→ DATA SHOWN:
BEGIN

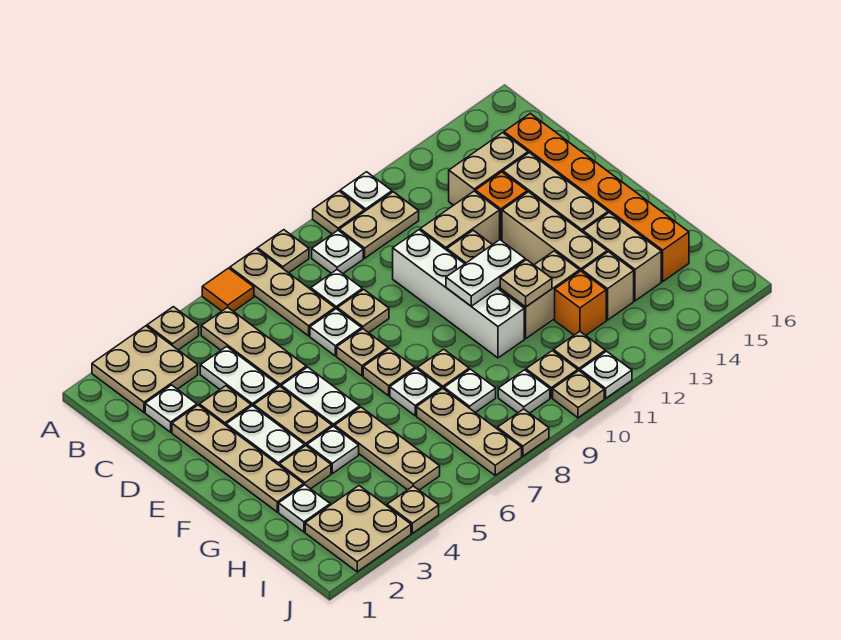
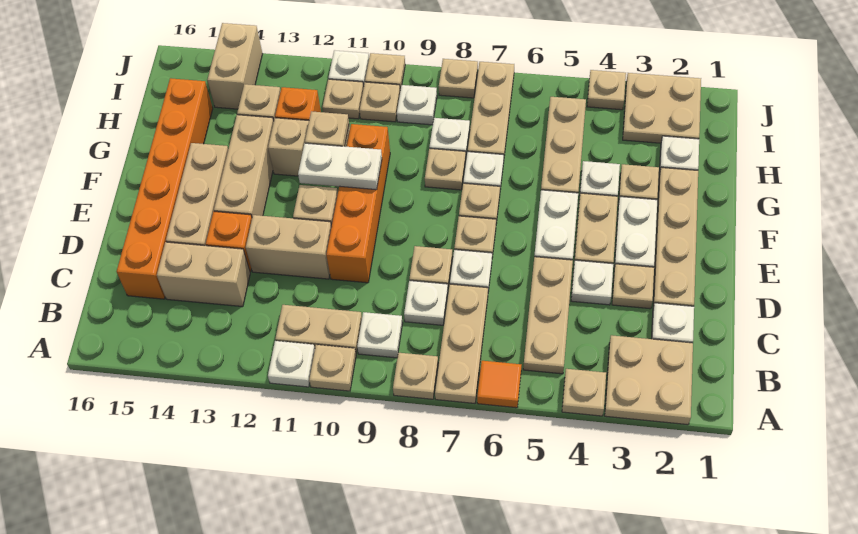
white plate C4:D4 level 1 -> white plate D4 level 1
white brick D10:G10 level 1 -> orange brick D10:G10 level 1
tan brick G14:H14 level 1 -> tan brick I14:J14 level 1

END

→ PROBLEM: Return the listing above in full and unaltered. Keep the pictures out.

→ EXERCISE OUTPUT:
white plate C4:D4 level 1 -> white plate D4 level 1
white brick D10:G10 level 1 -> orange brick D10:G10 level 1
tan brick G14:H14 level 1 -> tan brick I14:J14 level 1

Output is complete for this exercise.